> **Exercise objective**
Set down, word for word, the stretch of lines from the one containing "(248, 266) = (352, 367): black" to the end of the records below.

> **Working data**

*** Block opens ***

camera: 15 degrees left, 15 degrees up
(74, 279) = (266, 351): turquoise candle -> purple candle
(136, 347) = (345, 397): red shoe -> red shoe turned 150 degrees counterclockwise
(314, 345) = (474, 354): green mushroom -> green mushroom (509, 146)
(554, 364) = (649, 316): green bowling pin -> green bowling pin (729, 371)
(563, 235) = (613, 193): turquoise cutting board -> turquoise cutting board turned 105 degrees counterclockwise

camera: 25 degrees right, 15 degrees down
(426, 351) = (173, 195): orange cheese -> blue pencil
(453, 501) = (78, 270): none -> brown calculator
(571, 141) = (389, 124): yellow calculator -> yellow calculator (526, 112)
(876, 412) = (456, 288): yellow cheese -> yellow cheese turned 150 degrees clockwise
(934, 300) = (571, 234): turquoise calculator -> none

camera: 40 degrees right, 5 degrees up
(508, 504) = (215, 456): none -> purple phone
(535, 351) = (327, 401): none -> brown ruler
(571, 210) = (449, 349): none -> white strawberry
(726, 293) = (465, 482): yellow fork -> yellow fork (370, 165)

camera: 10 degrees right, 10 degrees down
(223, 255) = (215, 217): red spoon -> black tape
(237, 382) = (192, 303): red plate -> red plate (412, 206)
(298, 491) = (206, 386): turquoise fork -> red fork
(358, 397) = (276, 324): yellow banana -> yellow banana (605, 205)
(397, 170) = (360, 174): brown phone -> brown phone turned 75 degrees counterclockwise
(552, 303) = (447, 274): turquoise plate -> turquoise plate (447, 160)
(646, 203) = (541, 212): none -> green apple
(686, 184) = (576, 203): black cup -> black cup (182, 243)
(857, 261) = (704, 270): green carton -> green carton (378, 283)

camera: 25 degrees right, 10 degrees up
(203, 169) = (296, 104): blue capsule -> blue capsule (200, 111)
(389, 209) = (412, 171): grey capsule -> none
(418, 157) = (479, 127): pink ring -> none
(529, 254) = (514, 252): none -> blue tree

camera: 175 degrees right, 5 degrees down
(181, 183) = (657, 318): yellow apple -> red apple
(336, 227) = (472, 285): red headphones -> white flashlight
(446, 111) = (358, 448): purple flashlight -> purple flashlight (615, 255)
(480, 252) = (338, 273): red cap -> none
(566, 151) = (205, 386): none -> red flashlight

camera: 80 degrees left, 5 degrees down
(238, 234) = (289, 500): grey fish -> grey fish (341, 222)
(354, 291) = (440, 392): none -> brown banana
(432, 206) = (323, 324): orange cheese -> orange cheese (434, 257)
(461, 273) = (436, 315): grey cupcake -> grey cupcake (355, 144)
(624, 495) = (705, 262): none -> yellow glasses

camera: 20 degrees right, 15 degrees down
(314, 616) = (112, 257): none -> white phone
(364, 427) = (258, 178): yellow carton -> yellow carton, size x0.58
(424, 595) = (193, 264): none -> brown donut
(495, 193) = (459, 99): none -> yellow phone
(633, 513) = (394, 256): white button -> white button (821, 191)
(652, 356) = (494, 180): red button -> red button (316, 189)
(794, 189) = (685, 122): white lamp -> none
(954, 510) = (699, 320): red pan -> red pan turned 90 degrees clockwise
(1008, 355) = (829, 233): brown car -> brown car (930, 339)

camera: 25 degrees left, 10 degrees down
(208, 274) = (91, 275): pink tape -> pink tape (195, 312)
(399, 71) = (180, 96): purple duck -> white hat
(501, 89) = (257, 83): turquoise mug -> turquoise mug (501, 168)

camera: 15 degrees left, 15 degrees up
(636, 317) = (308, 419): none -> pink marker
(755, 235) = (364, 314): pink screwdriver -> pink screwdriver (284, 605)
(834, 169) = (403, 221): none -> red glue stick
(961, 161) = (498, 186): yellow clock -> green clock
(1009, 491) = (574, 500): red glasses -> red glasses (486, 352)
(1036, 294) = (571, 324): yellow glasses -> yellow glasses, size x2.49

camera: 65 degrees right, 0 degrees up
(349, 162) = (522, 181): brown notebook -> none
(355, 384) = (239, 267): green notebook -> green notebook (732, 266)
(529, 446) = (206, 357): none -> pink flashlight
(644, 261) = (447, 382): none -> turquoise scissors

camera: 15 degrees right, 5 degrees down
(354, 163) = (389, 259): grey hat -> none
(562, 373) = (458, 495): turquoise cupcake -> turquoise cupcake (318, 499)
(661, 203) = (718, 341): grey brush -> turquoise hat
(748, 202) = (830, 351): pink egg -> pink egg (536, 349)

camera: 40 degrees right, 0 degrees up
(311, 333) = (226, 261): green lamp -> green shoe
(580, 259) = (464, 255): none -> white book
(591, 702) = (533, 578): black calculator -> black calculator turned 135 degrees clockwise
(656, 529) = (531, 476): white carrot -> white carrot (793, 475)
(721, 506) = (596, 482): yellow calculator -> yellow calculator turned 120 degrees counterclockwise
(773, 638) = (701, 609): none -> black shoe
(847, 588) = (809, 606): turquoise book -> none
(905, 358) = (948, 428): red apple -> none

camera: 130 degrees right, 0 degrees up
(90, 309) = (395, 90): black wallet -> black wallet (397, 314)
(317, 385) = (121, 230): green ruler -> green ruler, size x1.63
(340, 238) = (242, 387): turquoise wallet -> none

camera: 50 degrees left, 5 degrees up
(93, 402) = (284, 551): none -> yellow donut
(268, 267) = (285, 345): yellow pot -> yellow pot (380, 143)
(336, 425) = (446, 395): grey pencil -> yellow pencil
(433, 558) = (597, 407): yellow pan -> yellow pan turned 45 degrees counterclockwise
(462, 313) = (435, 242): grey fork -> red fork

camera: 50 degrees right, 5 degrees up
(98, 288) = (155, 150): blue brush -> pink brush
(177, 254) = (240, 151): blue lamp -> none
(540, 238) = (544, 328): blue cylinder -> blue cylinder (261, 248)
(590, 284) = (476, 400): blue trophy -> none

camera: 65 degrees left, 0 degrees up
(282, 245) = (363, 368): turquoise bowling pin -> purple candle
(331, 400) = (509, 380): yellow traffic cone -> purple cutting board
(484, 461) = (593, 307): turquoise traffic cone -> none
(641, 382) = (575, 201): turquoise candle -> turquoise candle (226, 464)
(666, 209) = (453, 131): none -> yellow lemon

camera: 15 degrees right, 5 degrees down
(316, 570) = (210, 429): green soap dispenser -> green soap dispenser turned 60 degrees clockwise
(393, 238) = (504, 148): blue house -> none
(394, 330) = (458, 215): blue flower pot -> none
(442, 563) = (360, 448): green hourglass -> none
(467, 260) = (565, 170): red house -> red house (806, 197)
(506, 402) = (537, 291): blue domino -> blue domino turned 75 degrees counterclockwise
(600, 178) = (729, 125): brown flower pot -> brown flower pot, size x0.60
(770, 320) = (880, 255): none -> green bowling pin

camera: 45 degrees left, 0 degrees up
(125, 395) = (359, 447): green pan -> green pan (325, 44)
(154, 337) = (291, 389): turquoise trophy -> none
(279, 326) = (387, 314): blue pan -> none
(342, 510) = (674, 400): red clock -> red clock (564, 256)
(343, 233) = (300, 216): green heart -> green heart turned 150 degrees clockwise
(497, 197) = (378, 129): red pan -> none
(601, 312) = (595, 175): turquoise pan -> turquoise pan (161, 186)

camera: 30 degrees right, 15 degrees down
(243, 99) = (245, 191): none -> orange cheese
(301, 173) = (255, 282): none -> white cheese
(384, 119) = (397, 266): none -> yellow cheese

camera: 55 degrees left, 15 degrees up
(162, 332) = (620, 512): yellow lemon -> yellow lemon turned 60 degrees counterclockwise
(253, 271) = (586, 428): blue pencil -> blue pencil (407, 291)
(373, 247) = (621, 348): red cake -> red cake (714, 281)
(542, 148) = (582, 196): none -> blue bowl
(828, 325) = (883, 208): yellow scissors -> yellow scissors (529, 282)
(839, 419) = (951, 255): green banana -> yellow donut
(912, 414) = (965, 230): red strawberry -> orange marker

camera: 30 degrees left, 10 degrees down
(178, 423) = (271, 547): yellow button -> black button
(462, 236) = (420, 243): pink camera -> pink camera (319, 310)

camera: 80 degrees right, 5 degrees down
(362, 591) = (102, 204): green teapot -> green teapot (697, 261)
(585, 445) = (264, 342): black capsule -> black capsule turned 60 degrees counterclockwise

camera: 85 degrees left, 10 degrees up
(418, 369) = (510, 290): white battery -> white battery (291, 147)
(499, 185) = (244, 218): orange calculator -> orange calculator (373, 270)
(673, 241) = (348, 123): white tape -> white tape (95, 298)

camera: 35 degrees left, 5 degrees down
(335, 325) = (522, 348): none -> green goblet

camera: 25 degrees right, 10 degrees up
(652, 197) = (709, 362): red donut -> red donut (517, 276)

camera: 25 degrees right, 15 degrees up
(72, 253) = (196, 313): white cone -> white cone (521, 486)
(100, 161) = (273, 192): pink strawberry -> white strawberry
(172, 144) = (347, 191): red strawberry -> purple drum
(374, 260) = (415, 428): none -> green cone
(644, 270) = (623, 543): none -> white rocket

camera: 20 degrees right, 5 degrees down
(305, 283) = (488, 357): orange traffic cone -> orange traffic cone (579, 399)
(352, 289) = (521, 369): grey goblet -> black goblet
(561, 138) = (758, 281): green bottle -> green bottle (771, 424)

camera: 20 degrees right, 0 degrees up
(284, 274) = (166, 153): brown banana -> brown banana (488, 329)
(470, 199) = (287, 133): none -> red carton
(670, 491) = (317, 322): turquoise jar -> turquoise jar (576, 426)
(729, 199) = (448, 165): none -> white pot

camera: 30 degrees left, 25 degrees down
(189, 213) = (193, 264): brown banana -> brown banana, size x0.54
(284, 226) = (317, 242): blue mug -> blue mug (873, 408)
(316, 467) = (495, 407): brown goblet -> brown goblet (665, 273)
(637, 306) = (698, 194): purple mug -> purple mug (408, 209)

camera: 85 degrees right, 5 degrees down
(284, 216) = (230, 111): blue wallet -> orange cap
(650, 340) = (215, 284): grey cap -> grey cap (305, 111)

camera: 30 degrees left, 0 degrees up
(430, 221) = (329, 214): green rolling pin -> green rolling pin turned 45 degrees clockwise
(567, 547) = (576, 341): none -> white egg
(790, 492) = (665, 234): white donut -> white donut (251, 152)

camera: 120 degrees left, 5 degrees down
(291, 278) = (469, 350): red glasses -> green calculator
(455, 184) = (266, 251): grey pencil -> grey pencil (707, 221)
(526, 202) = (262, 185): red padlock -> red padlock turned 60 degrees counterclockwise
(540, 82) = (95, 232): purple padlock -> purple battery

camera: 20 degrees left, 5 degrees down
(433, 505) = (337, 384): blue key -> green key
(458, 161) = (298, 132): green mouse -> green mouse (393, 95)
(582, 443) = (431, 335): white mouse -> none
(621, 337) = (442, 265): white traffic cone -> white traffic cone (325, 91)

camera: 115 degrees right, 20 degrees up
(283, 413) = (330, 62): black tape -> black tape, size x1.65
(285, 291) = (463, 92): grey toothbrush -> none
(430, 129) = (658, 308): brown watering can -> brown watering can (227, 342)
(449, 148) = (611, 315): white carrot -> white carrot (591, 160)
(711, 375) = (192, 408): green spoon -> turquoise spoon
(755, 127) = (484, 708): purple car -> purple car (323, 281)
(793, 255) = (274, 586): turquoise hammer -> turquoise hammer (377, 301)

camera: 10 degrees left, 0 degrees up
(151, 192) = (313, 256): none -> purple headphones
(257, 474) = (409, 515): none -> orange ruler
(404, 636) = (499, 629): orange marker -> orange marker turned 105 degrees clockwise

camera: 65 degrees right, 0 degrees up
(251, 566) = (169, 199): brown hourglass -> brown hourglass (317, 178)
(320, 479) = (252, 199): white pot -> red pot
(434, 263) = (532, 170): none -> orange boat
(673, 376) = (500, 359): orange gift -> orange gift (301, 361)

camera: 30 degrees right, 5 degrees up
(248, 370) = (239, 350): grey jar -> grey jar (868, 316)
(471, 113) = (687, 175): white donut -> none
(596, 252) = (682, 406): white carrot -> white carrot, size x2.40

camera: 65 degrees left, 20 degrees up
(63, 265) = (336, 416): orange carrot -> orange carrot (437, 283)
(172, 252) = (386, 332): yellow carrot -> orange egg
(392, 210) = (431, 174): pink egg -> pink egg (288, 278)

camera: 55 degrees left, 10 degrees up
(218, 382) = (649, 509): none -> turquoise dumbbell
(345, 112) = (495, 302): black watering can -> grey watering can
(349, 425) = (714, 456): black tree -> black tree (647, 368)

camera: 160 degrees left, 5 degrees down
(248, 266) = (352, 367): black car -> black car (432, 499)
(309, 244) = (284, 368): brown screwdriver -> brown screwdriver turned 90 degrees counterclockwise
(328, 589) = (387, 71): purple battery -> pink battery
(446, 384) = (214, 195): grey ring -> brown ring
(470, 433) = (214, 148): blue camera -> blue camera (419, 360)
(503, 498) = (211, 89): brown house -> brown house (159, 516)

*** Block closes ***

> **Task output**
(248, 266) = (352, 367): black car -> black car (432, 499)
(309, 244) = (284, 368): brown screwdriver -> brown screwdriver turned 90 degrees counterclockwise
(328, 589) = (387, 71): purple battery -> pink battery
(446, 384) = (214, 195): grey ring -> brown ring
(470, 433) = (214, 148): blue camera -> blue camera (419, 360)
(503, 498) = (211, 89): brown house -> brown house (159, 516)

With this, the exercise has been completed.